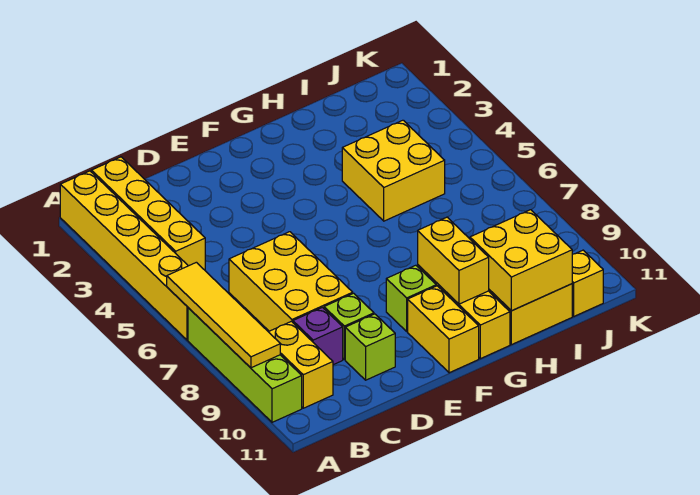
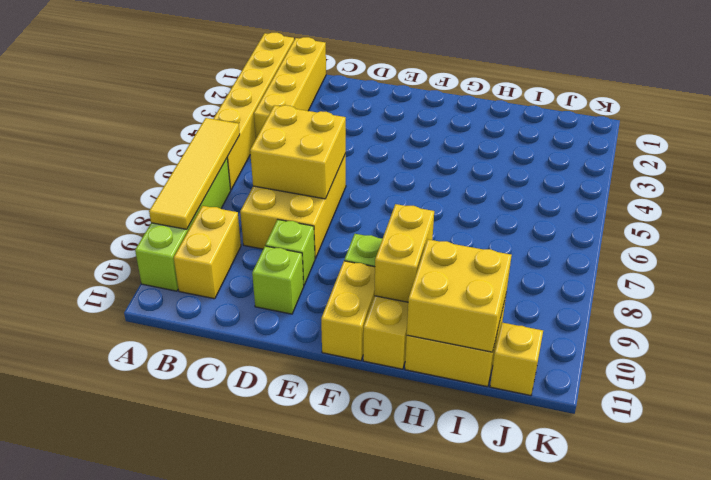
purple brick C9 level 1 -> none
yellow brick H4:I5 level 1 -> yellow brick C6:D7 level 2

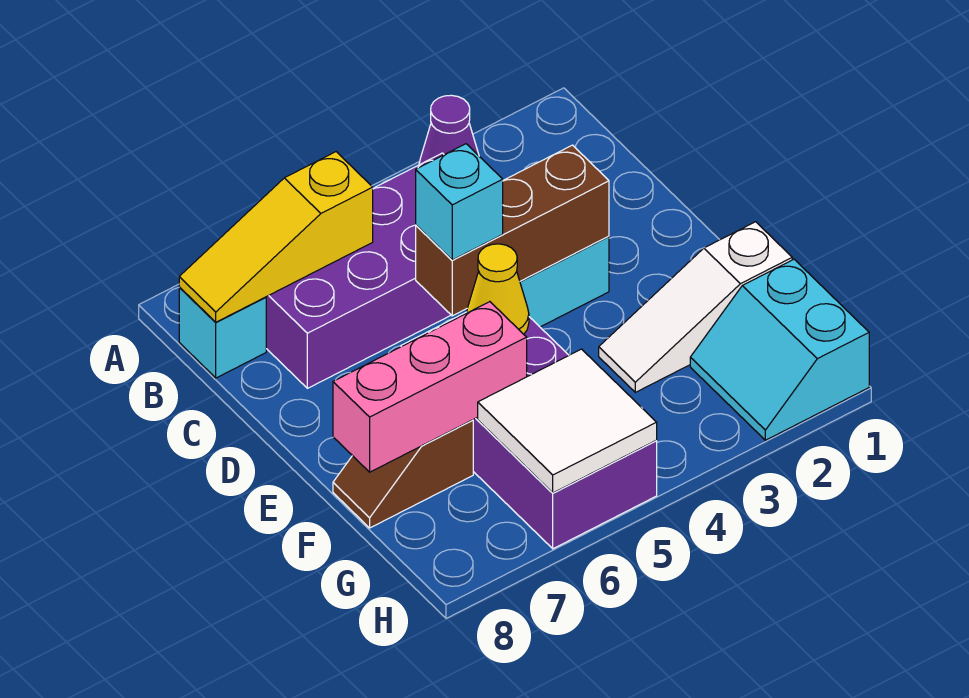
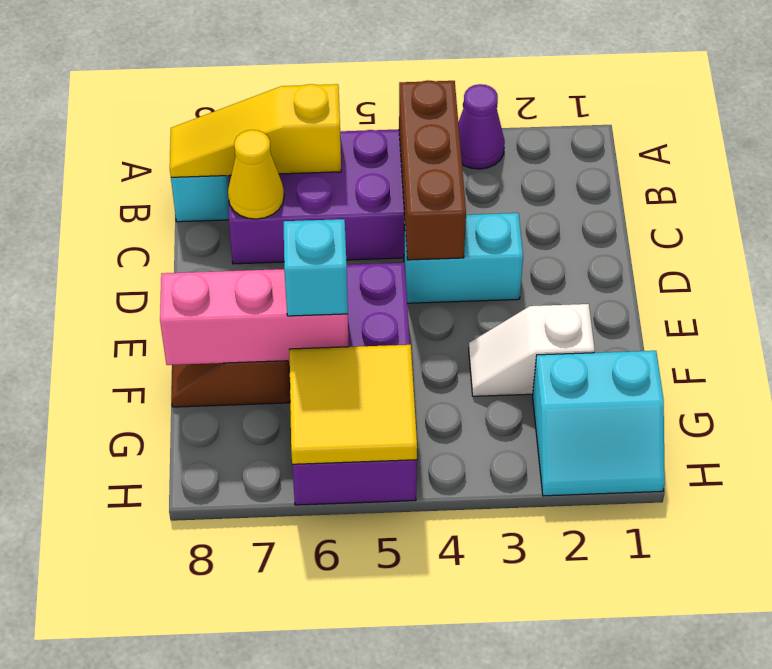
brown brick D3:D5 level 2 -> brown brick B4:D4 level 2
cyan brick D5 level 3 -> cyan brick F6 level 3
yellow cone E5 level 2 -> yellow cone C7 level 2
white slope F1:F3 level 1 top 1 -> white slope F2:F3 level 1 top 2
cyan slope G1:H2 level 1 top 1 -> cyan slope G1:H2 level 1 top G
white tile G5:H6 level 2 -> yellow tile G5:H6 level 2

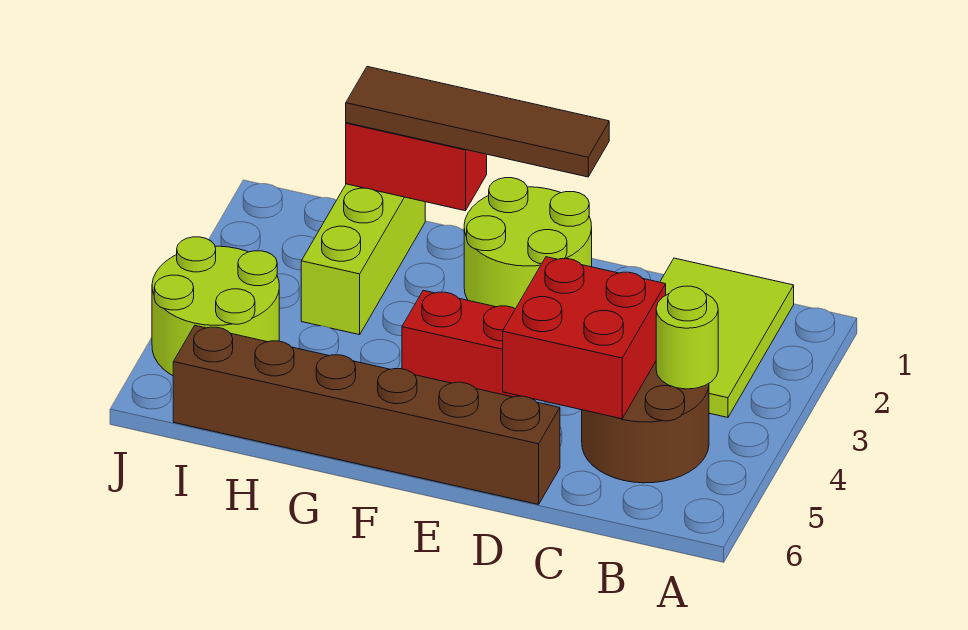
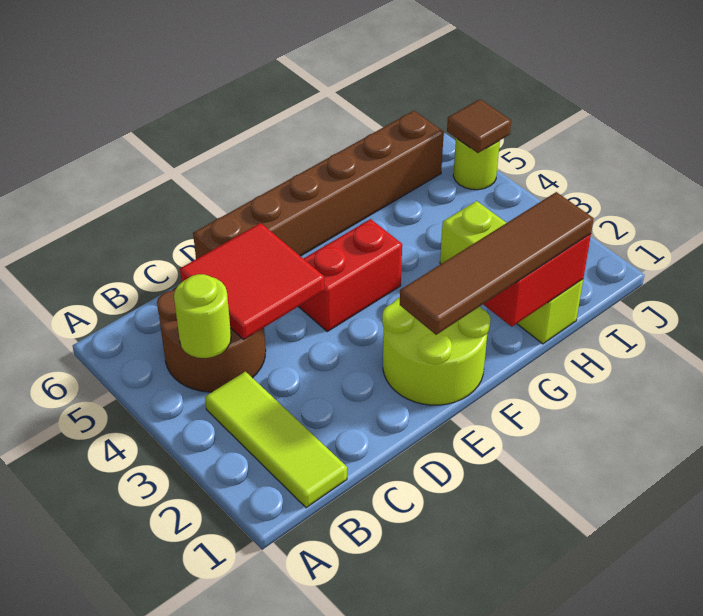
lime tile B1:C3 level 1 -> lime tile B1:B3 level 1
red brick C4:D5 level 2 -> red tile C4:D5 level 2
lime round brick I4:J5 level 1 -> lime round brick J5 level 1
none -> brown tile J5 level 2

Your instructions:
The copy you produce must repeat all the entries exactly and contain no pictures.

Answer section:
purple brick C9 level 1 -> none
yellow brick H4:I5 level 1 -> yellow brick C6:D7 level 2

brown brick D3:D5 level 2 -> brown brick B4:D4 level 2
cyan brick D5 level 3 -> cyan brick F6 level 3
yellow cone E5 level 2 -> yellow cone C7 level 2
white slope F1:F3 level 1 top 1 -> white slope F2:F3 level 1 top 2
cyan slope G1:H2 level 1 top 1 -> cyan slope G1:H2 level 1 top G
white tile G5:H6 level 2 -> yellow tile G5:H6 level 2

lime tile B1:C3 level 1 -> lime tile B1:B3 level 1
red brick C4:D5 level 2 -> red tile C4:D5 level 2
lime round brick I4:J5 level 1 -> lime round brick J5 level 1
none -> brown tile J5 level 2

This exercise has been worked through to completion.